• Work instructions: Every line in the data below from the one containing "orange cake: 4 -> 3" down to the one containing "purple glasses: 0 -> 4", both included, must be retyped exactly; no other line is to appear.
-- Data provided follows --
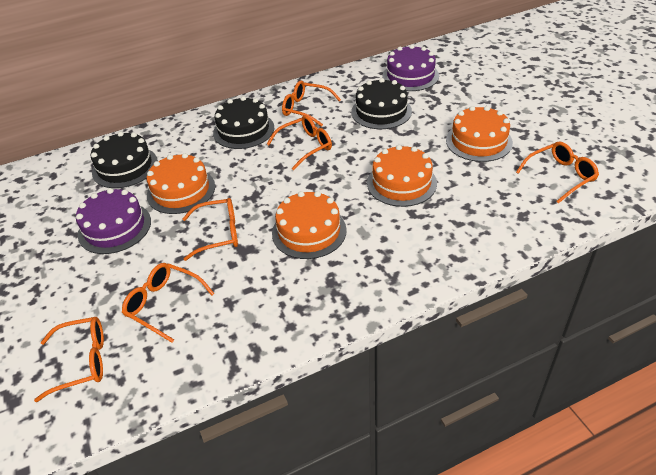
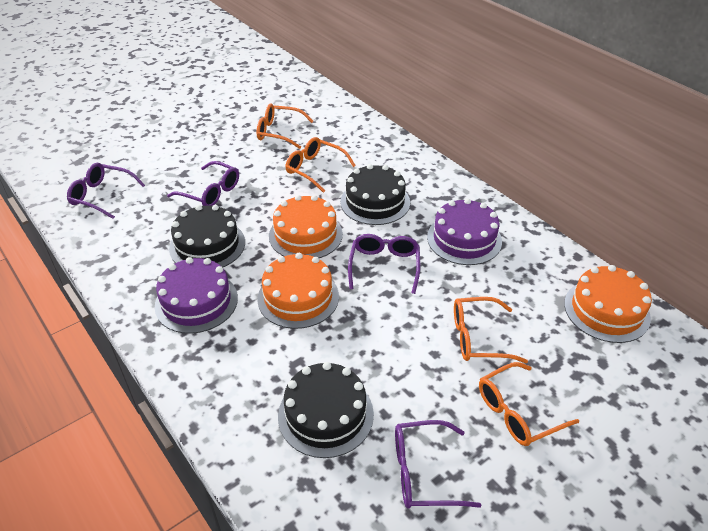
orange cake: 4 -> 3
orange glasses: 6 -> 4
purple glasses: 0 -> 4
-- Data provided concluded --
-- Data provided follows --
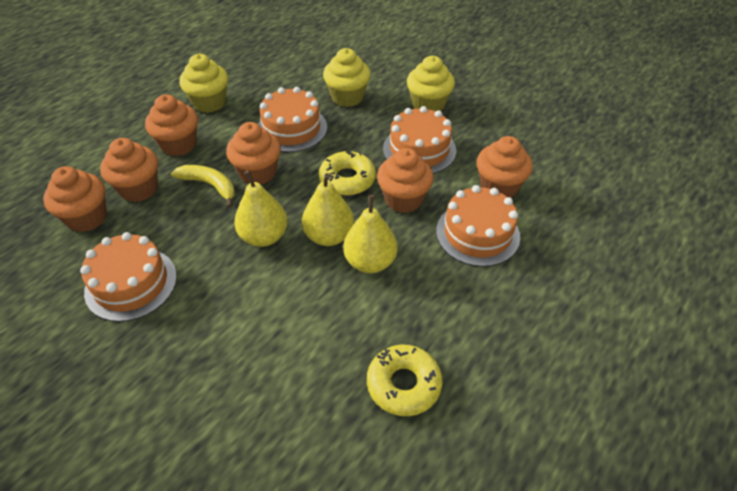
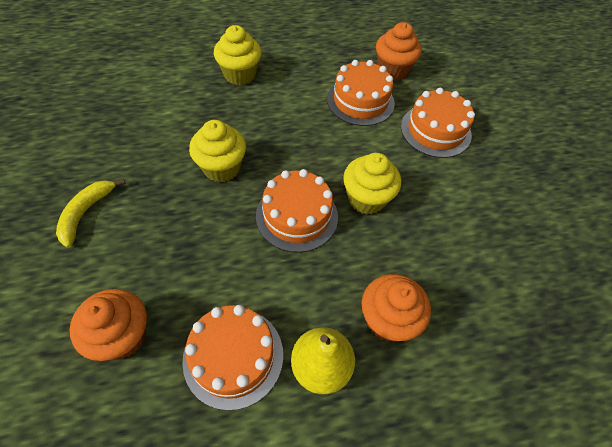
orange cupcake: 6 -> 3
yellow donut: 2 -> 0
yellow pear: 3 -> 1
-- Data provided concluded --
• Answer box:
orange cake: 4 -> 3
orange glasses: 6 -> 4
purple glasses: 0 -> 4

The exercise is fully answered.